Scene comparison data:
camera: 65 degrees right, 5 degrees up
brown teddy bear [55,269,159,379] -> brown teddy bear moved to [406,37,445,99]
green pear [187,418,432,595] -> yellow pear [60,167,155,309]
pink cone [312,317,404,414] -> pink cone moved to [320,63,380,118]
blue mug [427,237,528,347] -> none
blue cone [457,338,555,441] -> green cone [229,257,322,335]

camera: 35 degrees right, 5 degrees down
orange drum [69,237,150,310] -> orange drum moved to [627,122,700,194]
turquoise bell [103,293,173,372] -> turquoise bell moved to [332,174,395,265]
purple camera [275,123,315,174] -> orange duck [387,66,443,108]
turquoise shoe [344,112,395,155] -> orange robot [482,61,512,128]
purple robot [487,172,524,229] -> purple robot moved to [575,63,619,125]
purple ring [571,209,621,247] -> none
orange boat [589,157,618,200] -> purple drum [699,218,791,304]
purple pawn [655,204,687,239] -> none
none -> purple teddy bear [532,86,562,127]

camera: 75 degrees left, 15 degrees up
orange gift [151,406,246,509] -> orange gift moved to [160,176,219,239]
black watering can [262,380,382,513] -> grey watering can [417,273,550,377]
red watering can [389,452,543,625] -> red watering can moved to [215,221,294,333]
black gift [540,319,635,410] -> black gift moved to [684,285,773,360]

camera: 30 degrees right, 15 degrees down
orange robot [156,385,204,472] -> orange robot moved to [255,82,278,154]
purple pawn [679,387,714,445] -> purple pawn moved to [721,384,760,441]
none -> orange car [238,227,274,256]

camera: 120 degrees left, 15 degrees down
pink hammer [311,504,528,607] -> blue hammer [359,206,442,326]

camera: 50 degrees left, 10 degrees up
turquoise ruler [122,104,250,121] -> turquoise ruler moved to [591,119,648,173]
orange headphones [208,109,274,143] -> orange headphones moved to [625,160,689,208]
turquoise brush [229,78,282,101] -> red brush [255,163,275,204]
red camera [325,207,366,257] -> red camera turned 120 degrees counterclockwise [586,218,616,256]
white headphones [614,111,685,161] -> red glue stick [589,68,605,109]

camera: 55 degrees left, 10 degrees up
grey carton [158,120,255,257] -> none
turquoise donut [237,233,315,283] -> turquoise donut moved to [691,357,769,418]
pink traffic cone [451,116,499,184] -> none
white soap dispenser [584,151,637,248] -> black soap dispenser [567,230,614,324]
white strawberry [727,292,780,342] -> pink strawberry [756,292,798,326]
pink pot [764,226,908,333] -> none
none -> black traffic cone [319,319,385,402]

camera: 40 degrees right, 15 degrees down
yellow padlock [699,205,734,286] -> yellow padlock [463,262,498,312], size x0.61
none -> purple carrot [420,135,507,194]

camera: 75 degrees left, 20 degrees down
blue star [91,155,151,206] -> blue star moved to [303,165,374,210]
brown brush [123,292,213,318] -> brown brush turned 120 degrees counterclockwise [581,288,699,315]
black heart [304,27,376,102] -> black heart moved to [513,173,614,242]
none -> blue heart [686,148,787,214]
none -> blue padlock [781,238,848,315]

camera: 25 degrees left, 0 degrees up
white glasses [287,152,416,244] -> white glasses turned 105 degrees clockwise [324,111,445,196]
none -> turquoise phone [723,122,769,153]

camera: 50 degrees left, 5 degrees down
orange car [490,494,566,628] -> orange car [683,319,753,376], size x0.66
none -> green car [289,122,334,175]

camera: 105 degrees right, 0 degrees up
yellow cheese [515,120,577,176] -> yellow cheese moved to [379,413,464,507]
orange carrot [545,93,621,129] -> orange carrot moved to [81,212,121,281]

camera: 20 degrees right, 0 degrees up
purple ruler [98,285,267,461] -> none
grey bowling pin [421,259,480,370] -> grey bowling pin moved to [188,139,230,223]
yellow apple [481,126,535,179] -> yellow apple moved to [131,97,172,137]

• [What you need to do]: Return every line from the entries above that includes the word "traffic".

• [Task result]:
pink traffic cone [451,116,499,184] -> none
none -> black traffic cone [319,319,385,402]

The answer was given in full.